SUPPLIED DATA:
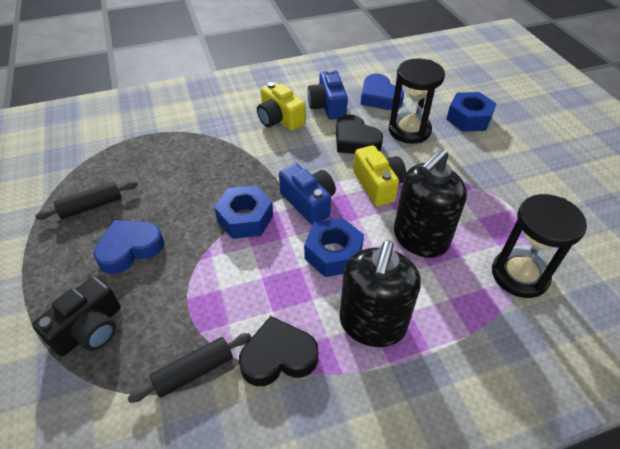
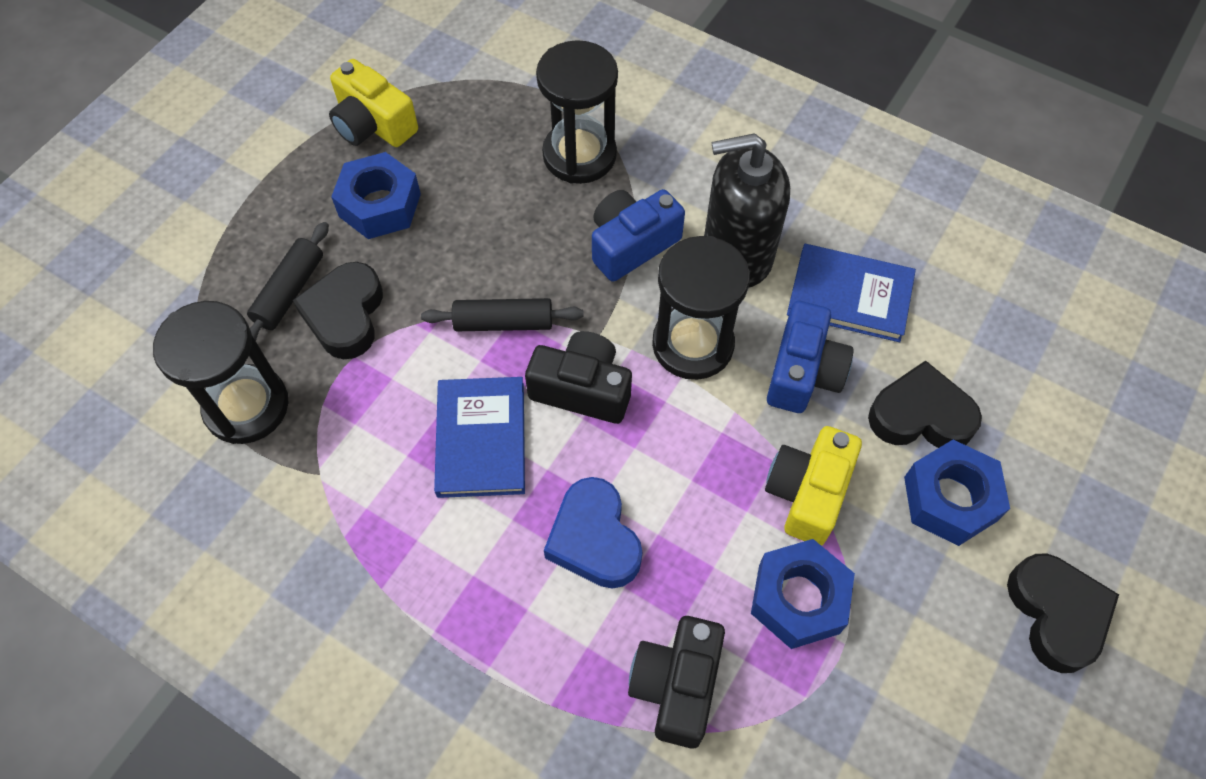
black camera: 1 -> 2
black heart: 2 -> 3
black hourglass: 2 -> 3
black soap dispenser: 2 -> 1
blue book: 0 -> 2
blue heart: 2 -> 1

---

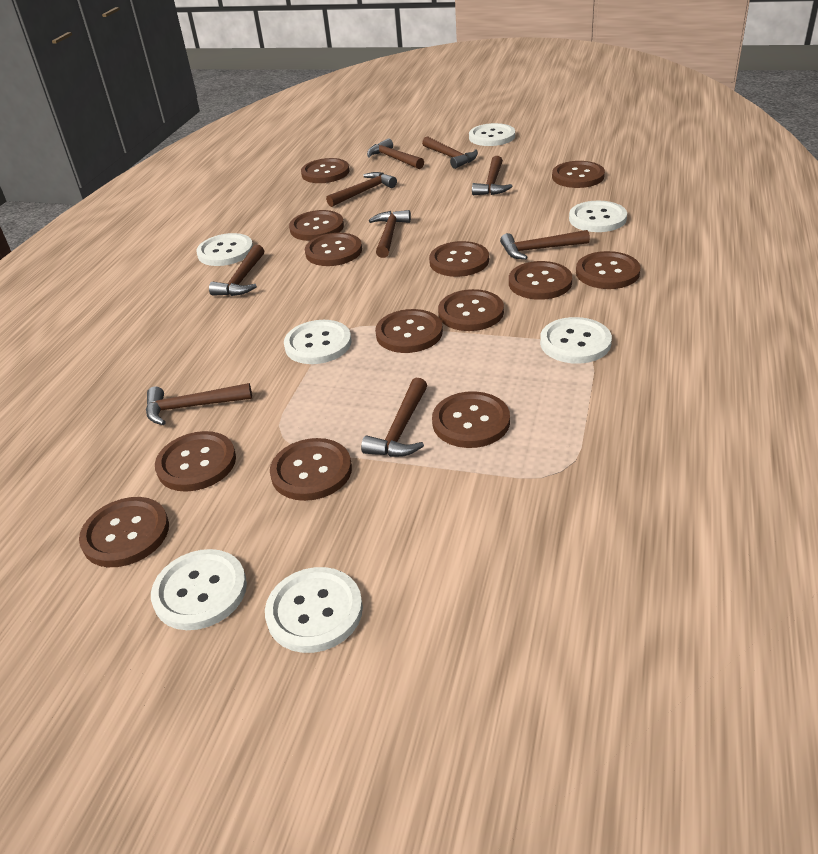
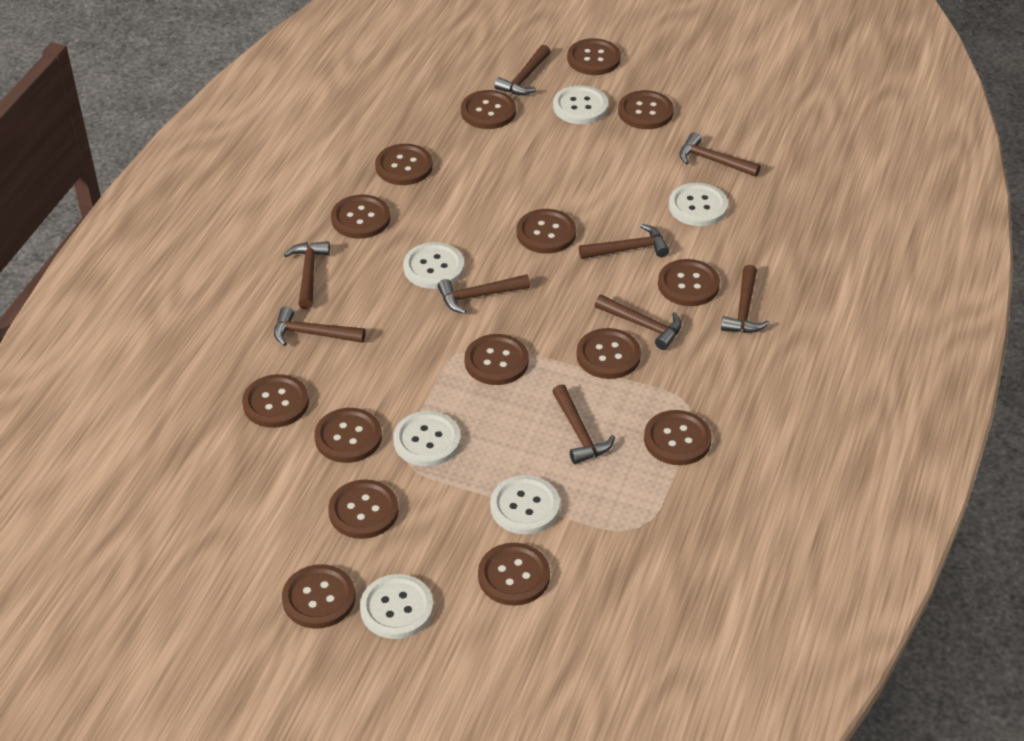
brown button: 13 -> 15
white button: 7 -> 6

* * *

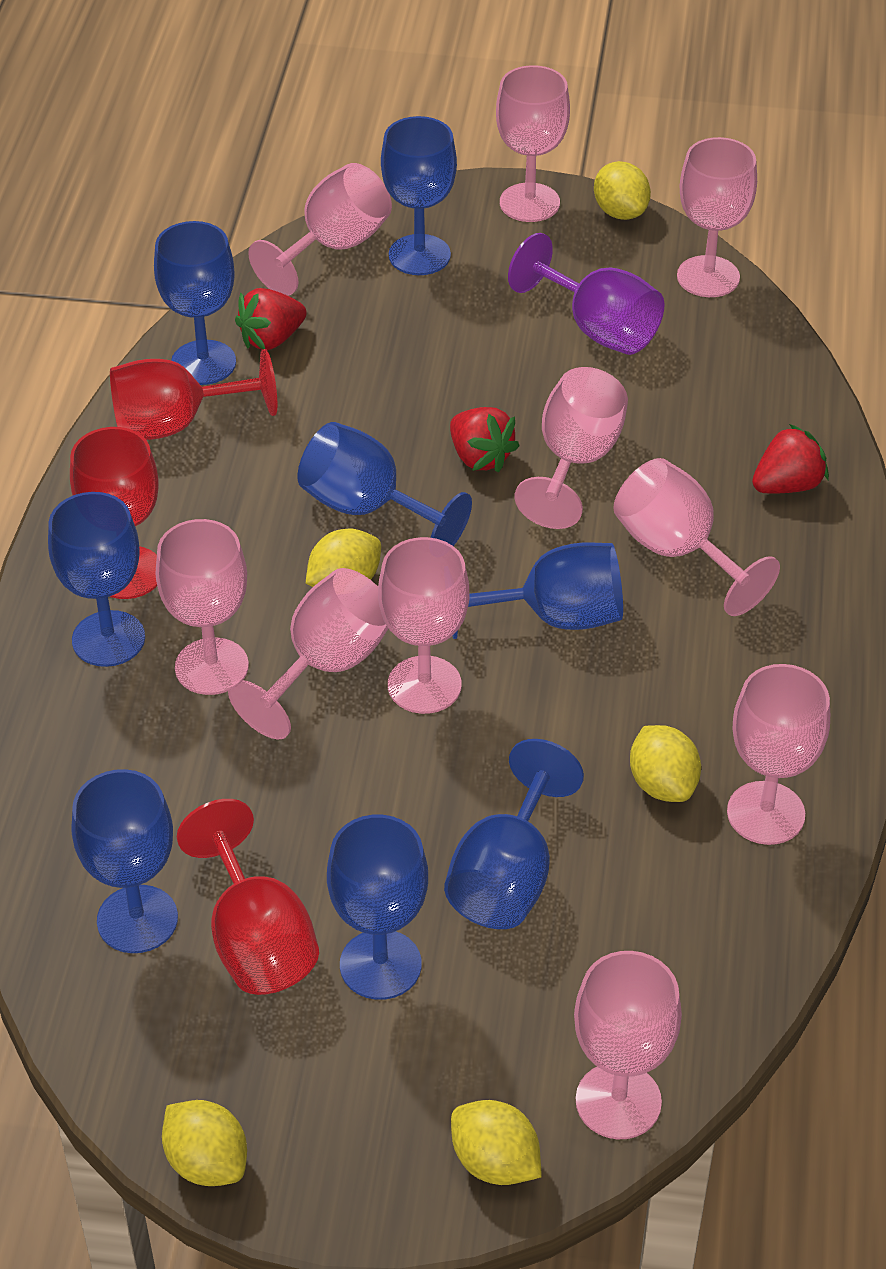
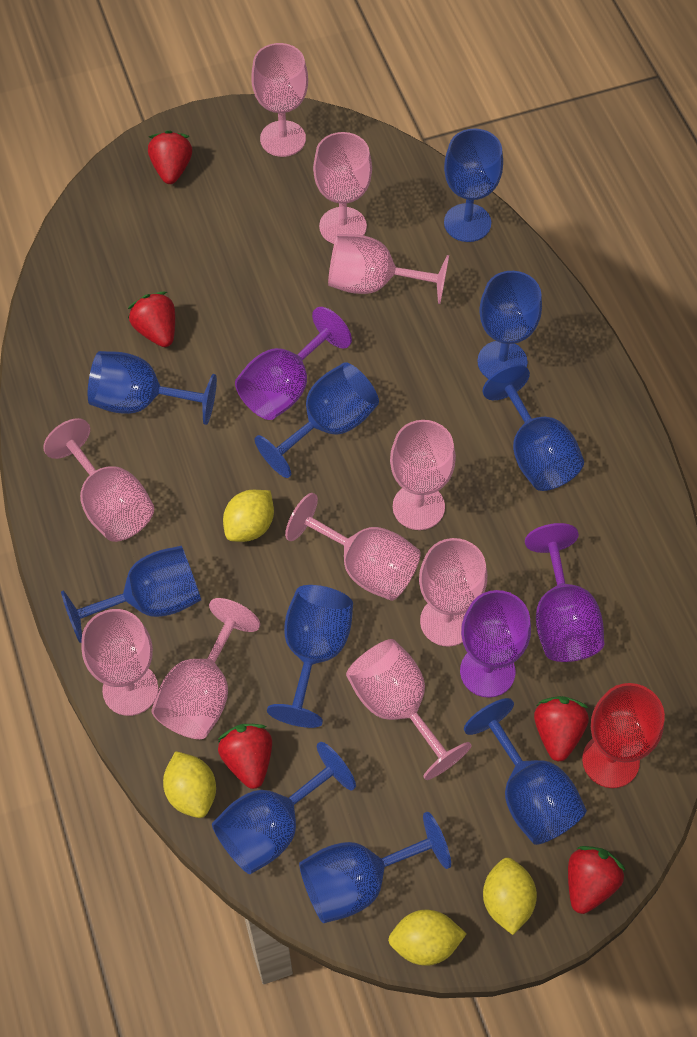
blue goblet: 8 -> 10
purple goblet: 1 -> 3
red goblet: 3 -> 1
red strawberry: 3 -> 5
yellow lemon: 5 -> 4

WORK INSTRUCTION: What are the lines, exactly as written above, from the line with "purple goblet: 1 -> 3" to the line with "yellow lemon: 5 -> 4", both included? Output only those.

EXERCISE SOLUTION:
purple goblet: 1 -> 3
red goblet: 3 -> 1
red strawberry: 3 -> 5
yellow lemon: 5 -> 4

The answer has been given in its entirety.